> Work task
Only the lines below starting at the one containing "D207: zener 18V" and ending at the one containing "D4: zener 3.3V (A D0, K X2) -> none" belong in the answer, each copied exactly.

[Data for processing Boundary: Start]

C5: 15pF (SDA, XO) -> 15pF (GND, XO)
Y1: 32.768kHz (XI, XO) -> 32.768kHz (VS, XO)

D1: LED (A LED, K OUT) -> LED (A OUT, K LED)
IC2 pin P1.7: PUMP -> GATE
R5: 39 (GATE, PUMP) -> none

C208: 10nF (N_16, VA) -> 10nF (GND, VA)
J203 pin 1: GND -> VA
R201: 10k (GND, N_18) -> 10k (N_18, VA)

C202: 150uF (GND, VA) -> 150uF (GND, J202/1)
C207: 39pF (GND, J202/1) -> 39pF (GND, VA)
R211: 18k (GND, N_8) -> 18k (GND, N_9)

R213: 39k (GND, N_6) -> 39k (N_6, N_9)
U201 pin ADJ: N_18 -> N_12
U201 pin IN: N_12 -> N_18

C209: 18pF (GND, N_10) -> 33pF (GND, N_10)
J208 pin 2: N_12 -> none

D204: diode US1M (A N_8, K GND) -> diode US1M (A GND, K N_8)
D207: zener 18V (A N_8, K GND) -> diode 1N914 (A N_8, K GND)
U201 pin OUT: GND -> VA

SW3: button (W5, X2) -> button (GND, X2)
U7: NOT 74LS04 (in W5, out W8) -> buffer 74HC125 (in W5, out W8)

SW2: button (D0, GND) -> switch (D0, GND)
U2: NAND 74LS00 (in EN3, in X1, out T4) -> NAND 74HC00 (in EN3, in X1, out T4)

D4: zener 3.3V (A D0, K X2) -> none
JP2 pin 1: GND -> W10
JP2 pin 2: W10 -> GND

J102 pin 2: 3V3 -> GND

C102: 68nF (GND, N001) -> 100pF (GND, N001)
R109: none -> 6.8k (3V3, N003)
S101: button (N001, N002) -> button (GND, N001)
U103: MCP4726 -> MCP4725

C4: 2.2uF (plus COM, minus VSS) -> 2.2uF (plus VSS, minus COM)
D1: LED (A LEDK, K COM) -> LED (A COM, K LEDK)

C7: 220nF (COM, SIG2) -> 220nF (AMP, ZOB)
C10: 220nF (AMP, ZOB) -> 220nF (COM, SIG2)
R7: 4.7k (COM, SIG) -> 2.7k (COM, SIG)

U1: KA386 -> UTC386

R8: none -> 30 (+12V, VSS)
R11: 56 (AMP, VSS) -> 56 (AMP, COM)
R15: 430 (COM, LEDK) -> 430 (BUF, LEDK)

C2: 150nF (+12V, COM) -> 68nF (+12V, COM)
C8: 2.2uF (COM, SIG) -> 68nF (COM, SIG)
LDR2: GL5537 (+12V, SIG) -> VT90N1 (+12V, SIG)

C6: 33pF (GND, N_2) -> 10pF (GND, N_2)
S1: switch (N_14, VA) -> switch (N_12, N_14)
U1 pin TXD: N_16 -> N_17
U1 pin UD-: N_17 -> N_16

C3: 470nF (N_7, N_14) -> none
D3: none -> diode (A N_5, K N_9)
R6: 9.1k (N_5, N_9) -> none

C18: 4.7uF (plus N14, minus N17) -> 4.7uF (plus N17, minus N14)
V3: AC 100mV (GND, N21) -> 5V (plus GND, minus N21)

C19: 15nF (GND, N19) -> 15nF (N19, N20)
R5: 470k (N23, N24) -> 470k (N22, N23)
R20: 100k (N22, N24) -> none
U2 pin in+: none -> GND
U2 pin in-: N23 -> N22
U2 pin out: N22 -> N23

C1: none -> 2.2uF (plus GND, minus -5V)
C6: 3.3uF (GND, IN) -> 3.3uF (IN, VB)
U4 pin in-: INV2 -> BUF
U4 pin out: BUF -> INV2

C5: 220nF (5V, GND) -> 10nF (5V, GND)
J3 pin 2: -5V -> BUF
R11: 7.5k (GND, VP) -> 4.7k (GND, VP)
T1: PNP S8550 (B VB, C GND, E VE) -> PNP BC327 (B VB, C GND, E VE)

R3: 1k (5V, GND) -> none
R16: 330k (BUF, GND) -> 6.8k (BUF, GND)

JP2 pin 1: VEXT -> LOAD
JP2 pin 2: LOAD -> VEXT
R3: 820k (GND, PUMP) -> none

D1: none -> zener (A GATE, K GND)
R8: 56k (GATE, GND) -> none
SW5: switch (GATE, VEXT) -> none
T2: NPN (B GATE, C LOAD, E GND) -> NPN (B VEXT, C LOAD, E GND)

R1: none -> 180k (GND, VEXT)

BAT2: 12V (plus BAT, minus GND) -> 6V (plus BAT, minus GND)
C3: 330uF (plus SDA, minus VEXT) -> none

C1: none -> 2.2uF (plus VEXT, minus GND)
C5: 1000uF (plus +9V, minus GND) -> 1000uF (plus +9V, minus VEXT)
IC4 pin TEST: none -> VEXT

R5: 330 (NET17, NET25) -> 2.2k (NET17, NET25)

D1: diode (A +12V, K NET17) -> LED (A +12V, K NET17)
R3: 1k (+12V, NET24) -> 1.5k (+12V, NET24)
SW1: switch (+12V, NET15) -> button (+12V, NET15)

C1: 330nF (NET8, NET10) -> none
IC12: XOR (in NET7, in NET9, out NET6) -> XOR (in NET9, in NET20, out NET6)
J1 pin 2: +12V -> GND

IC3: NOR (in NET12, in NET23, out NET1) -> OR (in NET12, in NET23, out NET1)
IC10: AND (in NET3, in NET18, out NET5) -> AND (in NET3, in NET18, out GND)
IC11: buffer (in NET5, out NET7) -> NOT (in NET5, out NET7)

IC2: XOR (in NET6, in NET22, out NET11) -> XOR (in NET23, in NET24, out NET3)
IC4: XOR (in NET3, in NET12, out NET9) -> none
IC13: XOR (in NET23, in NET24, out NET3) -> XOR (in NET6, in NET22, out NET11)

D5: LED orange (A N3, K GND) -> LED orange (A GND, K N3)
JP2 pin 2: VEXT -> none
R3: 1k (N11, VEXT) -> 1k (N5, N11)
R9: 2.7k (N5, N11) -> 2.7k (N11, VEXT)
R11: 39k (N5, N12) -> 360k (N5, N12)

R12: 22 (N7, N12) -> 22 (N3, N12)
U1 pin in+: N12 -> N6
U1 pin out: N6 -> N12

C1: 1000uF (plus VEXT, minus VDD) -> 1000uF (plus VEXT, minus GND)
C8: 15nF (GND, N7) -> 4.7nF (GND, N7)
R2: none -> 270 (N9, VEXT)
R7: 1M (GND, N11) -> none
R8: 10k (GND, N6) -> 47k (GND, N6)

[Data for processing Boundary: End]

> Result below
D207: zener 18V (A N_8, K GND) -> diode 1N914 (A N_8, K GND)
U201 pin OUT: GND -> VA

SW3: button (W5, X2) -> button (GND, X2)
U7: NOT 74LS04 (in W5, out W8) -> buffer 74HC125 (in W5, out W8)

SW2: button (D0, GND) -> switch (D0, GND)
U2: NAND 74LS00 (in EN3, in X1, out T4) -> NAND 74HC00 (in EN3, in X1, out T4)

D4: zener 3.3V (A D0, K X2) -> none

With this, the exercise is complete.